Work request: Rewrite all of the entries below with "gray fleece sweater" swapped for "gray wool sweater" everywhere it appears, keeping everything else the same and leaving out the pictures.
[Start of section]
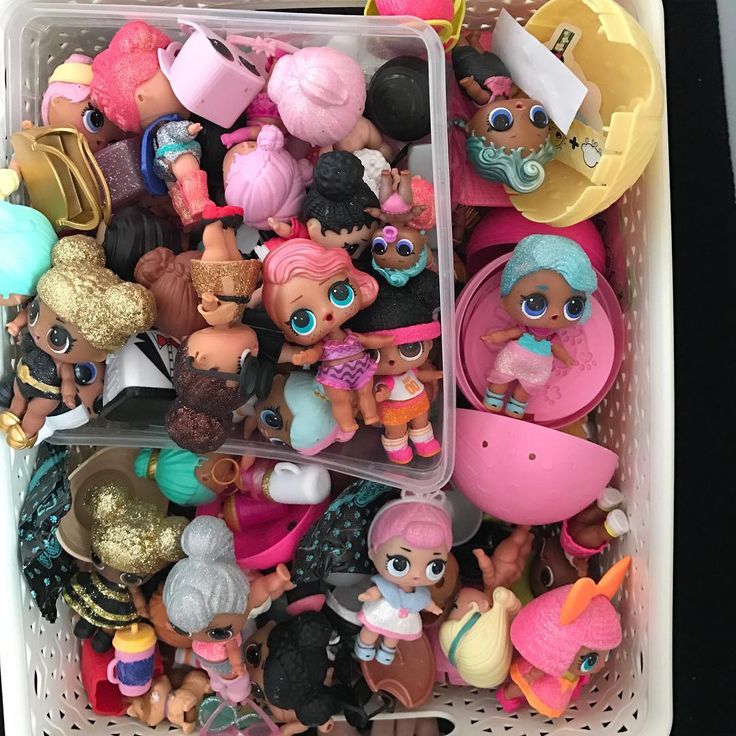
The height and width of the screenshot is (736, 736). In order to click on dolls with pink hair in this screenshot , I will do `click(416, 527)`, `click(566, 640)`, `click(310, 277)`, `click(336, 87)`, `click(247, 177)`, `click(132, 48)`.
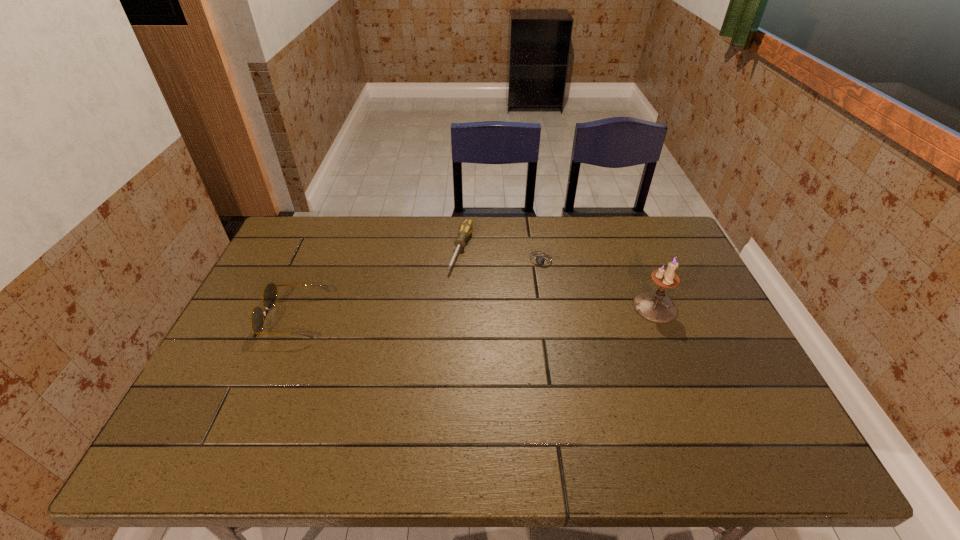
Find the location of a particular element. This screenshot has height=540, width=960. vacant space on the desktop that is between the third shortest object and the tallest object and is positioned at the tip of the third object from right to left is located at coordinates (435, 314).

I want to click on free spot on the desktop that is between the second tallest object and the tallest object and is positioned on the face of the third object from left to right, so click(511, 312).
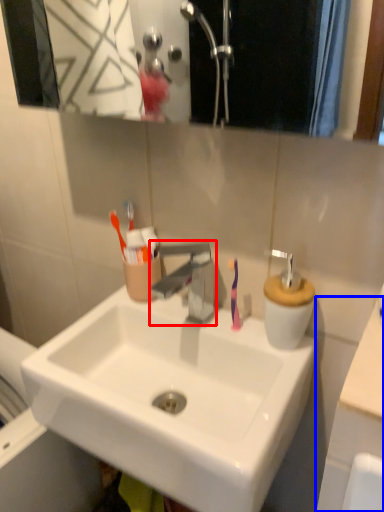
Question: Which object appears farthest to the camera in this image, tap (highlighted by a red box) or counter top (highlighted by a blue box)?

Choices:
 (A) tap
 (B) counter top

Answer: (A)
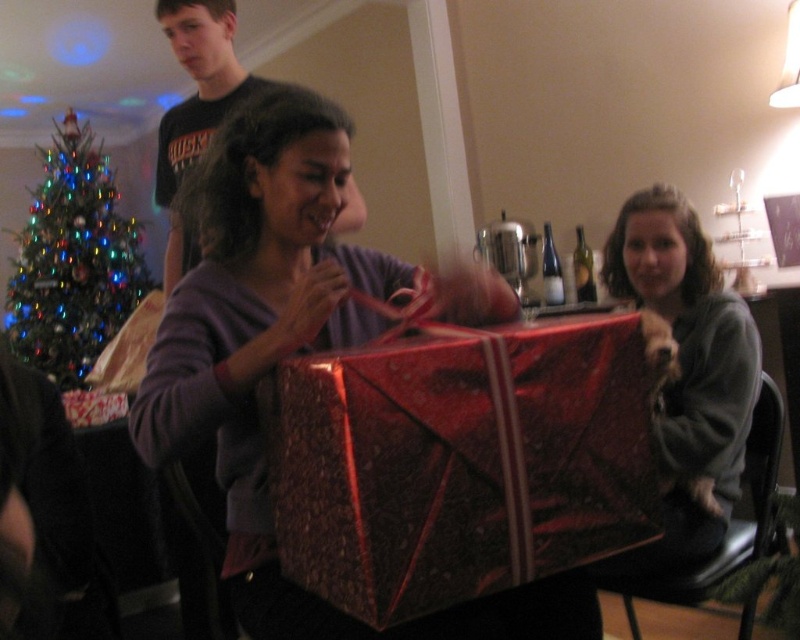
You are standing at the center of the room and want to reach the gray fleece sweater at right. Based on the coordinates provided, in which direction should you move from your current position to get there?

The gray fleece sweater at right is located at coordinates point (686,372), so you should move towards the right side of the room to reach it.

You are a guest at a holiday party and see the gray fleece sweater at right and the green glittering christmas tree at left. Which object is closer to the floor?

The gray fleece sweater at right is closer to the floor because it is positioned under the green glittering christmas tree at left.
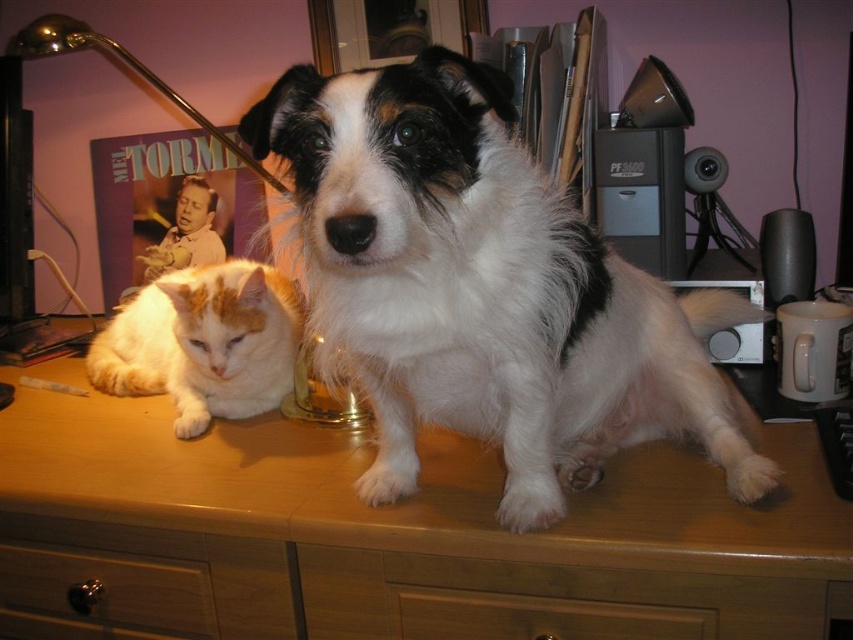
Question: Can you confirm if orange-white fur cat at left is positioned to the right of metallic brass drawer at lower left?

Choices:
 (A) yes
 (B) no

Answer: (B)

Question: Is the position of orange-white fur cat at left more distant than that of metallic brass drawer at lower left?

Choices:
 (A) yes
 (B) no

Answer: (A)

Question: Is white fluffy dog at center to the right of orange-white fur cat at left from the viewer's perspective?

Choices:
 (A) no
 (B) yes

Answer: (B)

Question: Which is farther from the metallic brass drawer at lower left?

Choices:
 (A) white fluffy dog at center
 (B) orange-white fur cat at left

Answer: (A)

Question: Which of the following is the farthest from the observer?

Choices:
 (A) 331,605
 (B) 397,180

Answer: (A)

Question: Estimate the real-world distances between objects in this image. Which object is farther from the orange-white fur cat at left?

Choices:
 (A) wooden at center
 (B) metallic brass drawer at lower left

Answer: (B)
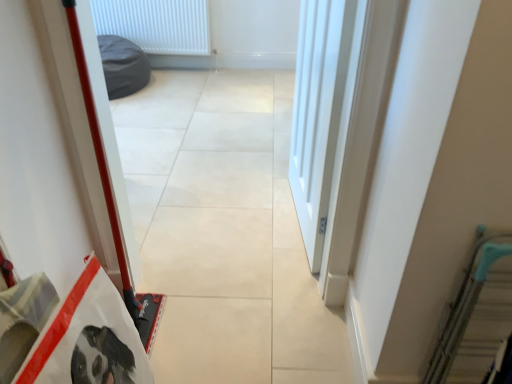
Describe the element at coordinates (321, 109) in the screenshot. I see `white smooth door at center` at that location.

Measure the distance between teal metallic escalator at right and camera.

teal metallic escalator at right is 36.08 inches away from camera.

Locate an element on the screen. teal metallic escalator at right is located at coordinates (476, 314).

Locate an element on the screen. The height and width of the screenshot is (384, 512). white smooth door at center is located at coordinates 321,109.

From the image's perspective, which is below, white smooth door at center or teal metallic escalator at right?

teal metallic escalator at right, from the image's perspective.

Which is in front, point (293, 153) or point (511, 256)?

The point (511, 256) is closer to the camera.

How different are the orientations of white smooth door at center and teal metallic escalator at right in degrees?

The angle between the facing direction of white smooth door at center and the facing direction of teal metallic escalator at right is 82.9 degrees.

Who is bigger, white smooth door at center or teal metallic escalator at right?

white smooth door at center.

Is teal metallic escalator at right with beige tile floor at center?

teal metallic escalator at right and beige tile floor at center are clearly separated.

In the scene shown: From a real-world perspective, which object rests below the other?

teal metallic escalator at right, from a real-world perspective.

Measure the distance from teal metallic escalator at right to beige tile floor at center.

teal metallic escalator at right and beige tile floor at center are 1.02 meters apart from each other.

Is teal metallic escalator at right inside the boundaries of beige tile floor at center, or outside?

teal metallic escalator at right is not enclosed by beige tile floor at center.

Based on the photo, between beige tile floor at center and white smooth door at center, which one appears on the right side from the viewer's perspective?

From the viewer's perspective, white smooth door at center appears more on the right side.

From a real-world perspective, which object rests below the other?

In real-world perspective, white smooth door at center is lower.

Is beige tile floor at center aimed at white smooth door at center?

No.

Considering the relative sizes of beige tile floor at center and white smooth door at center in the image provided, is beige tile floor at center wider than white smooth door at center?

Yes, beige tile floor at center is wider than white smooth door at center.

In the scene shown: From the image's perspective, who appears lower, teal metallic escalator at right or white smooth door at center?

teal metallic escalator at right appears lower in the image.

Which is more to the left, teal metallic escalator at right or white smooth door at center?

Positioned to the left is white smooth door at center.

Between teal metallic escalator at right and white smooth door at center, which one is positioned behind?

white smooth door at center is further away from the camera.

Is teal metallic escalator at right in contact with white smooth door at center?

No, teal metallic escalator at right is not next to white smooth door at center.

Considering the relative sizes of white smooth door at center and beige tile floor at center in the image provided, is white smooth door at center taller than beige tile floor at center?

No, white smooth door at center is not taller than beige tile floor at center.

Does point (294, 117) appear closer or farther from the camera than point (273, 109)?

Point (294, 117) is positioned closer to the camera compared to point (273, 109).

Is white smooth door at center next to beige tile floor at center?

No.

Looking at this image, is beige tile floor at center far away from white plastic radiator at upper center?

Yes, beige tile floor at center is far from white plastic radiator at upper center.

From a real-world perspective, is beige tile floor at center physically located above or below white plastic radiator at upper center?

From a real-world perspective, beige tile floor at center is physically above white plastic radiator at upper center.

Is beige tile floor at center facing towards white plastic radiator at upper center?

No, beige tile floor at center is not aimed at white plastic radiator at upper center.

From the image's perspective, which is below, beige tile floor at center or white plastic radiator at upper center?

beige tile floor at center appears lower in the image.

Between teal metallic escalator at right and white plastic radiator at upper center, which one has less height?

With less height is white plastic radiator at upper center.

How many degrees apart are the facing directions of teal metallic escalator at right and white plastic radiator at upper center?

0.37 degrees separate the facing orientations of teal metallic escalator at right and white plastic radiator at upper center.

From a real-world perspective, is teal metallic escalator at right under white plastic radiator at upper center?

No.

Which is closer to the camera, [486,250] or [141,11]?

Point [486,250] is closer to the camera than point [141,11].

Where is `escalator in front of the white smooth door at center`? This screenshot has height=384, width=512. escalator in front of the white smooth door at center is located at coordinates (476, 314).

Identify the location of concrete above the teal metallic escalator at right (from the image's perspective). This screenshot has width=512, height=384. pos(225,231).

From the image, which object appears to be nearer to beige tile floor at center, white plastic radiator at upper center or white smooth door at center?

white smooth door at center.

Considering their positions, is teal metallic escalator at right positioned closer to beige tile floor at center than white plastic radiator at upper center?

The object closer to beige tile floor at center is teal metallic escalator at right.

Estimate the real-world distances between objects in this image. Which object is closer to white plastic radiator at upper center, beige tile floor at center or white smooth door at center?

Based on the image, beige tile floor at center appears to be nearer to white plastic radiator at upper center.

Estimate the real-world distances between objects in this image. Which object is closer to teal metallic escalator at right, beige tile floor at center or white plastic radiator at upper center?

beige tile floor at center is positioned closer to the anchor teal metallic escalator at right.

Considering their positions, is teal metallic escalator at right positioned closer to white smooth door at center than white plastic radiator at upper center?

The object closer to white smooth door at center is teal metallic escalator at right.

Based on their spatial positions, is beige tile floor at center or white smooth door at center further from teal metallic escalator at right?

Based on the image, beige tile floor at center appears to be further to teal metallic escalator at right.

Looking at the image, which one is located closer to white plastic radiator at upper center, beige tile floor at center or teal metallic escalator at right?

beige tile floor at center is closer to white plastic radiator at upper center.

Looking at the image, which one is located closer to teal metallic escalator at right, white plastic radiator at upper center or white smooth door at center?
[End of section]
Output below:
The height and width of the screenshot is (736, 736). In order to click on dolls with pink hair in this screenshot , I will do `click(416, 527)`, `click(566, 640)`, `click(310, 277)`, `click(336, 87)`, `click(247, 177)`, `click(132, 48)`.
Find the location of a particular element. This screenshot has height=540, width=960. vacant space on the desktop that is between the third shortest object and the tallest object and is positioned at the tip of the third object from right to left is located at coordinates (435, 314).

I want to click on free spot on the desktop that is between the second tallest object and the tallest object and is positioned on the face of the third object from left to right, so click(511, 312).
Question: Which object appears farthest to the camera in this image, tap (highlighted by a red box) or counter top (highlighted by a blue box)?

Choices:
 (A) tap
 (B) counter top

Answer: (A)
You are standing at the center of the room and want to reach the gray wool sweater at right. Based on the coordinates provided, in which direction should you move from your current position to get there?

The gray wool sweater at right is located at coordinates point (686,372), so you should move towards the right side of the room to reach it.

You are a guest at a holiday party and see the gray wool sweater at right and the green glittering christmas tree at left. Which object is closer to the floor?

The gray wool sweater at right is closer to the floor because it is positioned under the green glittering christmas tree at left.
Question: Can you confirm if orange-white fur cat at left is positioned to the right of metallic brass drawer at lower left?

Choices:
 (A) yes
 (B) no

Answer: (B)

Question: Is the position of orange-white fur cat at left more distant than that of metallic brass drawer at lower left?

Choices:
 (A) yes
 (B) no

Answer: (A)

Question: Is white fluffy dog at center to the right of orange-white fur cat at left from the viewer's perspective?

Choices:
 (A) no
 (B) yes

Answer: (B)

Question: Which is farther from the metallic brass drawer at lower left?

Choices:
 (A) white fluffy dog at center
 (B) orange-white fur cat at left

Answer: (A)

Question: Which of the following is the farthest from the observer?

Choices:
 (A) 331,605
 (B) 397,180

Answer: (A)

Question: Estimate the real-world distances between objects in this image. Which object is farther from the orange-white fur cat at left?

Choices:
 (A) wooden at center
 (B) metallic brass drawer at lower left

Answer: (B)
Describe the element at coordinates (321, 109) in the screenshot. I see `white smooth door at center` at that location.

Measure the distance between teal metallic escalator at right and camera.

teal metallic escalator at right is 36.08 inches away from camera.

Locate an element on the screen. teal metallic escalator at right is located at coordinates (476, 314).

Locate an element on the screen. The height and width of the screenshot is (384, 512). white smooth door at center is located at coordinates 321,109.

From the image's perspective, which is below, white smooth door at center or teal metallic escalator at right?

teal metallic escalator at right, from the image's perspective.

Which is in front, point (293, 153) or point (511, 256)?

The point (511, 256) is closer to the camera.

How different are the orientations of white smooth door at center and teal metallic escalator at right in degrees?

The angle between the facing direction of white smooth door at center and the facing direction of teal metallic escalator at right is 82.9 degrees.

Who is bigger, white smooth door at center or teal metallic escalator at right?

white smooth door at center.

Is teal metallic escalator at right with beige tile floor at center?

teal metallic escalator at right and beige tile floor at center are clearly separated.

In the scene shown: From a real-world perspective, which object rests below the other?

teal metallic escalator at right, from a real-world perspective.

Measure the distance from teal metallic escalator at right to beige tile floor at center.

teal metallic escalator at right and beige tile floor at center are 1.02 meters apart from each other.

Is teal metallic escalator at right inside the boundaries of beige tile floor at center, or outside?

teal metallic escalator at right is not enclosed by beige tile floor at center.

Based on the photo, between beige tile floor at center and white smooth door at center, which one appears on the right side from the viewer's perspective?

From the viewer's perspective, white smooth door at center appears more on the right side.

From a real-world perspective, which object rests below the other?

In real-world perspective, white smooth door at center is lower.

Is beige tile floor at center aimed at white smooth door at center?

No.

Considering the relative sizes of beige tile floor at center and white smooth door at center in the image provided, is beige tile floor at center wider than white smooth door at center?

Yes, beige tile floor at center is wider than white smooth door at center.

In the scene shown: From the image's perspective, who appears lower, teal metallic escalator at right or white smooth door at center?

teal metallic escalator at right appears lower in the image.

Which is more to the left, teal metallic escalator at right or white smooth door at center?

Positioned to the left is white smooth door at center.

Between teal metallic escalator at right and white smooth door at center, which one is positioned behind?

white smooth door at center is further away from the camera.

Is teal metallic escalator at right in contact with white smooth door at center?

No, teal metallic escalator at right is not next to white smooth door at center.

Considering the relative sizes of white smooth door at center and beige tile floor at center in the image provided, is white smooth door at center taller than beige tile floor at center?

No, white smooth door at center is not taller than beige tile floor at center.

Does point (294, 117) appear closer or farther from the camera than point (273, 109)?

Point (294, 117) is positioned closer to the camera compared to point (273, 109).

Is white smooth door at center next to beige tile floor at center?

No.

Looking at this image, is beige tile floor at center far away from white plastic radiator at upper center?

Yes, beige tile floor at center is far from white plastic radiator at upper center.

From a real-world perspective, is beige tile floor at center physically located above or below white plastic radiator at upper center?

From a real-world perspective, beige tile floor at center is physically above white plastic radiator at upper center.

Is beige tile floor at center facing towards white plastic radiator at upper center?

No, beige tile floor at center is not aimed at white plastic radiator at upper center.

From the image's perspective, which is below, beige tile floor at center or white plastic radiator at upper center?

beige tile floor at center appears lower in the image.

Between teal metallic escalator at right and white plastic radiator at upper center, which one has less height?

With less height is white plastic radiator at upper center.

How many degrees apart are the facing directions of teal metallic escalator at right and white plastic radiator at upper center?

0.37 degrees separate the facing orientations of teal metallic escalator at right and white plastic radiator at upper center.

From a real-world perspective, is teal metallic escalator at right under white plastic radiator at upper center?

No.

Which is closer to the camera, [486,250] or [141,11]?

Point [486,250] is closer to the camera than point [141,11].

Where is `escalator in front of the white smooth door at center`? This screenshot has height=384, width=512. escalator in front of the white smooth door at center is located at coordinates (476, 314).

Identify the location of concrete above the teal metallic escalator at right (from the image's perspective). This screenshot has width=512, height=384. pos(225,231).

From the image, which object appears to be nearer to beige tile floor at center, white plastic radiator at upper center or white smooth door at center?

white smooth door at center.

Considering their positions, is teal metallic escalator at right positioned closer to beige tile floor at center than white plastic radiator at upper center?

The object closer to beige tile floor at center is teal metallic escalator at right.

Estimate the real-world distances between objects in this image. Which object is closer to white plastic radiator at upper center, beige tile floor at center or white smooth door at center?

Based on the image, beige tile floor at center appears to be nearer to white plastic radiator at upper center.

Estimate the real-world distances between objects in this image. Which object is closer to teal metallic escalator at right, beige tile floor at center or white plastic radiator at upper center?

beige tile floor at center is positioned closer to the anchor teal metallic escalator at right.

Considering their positions, is teal metallic escalator at right positioned closer to white smooth door at center than white plastic radiator at upper center?

The object closer to white smooth door at center is teal metallic escalator at right.

Based on their spatial positions, is beige tile floor at center or white smooth door at center further from teal metallic escalator at right?

Based on the image, beige tile floor at center appears to be further to teal metallic escalator at right.

Looking at the image, which one is located closer to white plastic radiator at upper center, beige tile floor at center or teal metallic escalator at right?

beige tile floor at center is closer to white plastic radiator at upper center.

Looking at the image, which one is located closer to teal metallic escalator at right, white plastic radiator at upper center or white smooth door at center?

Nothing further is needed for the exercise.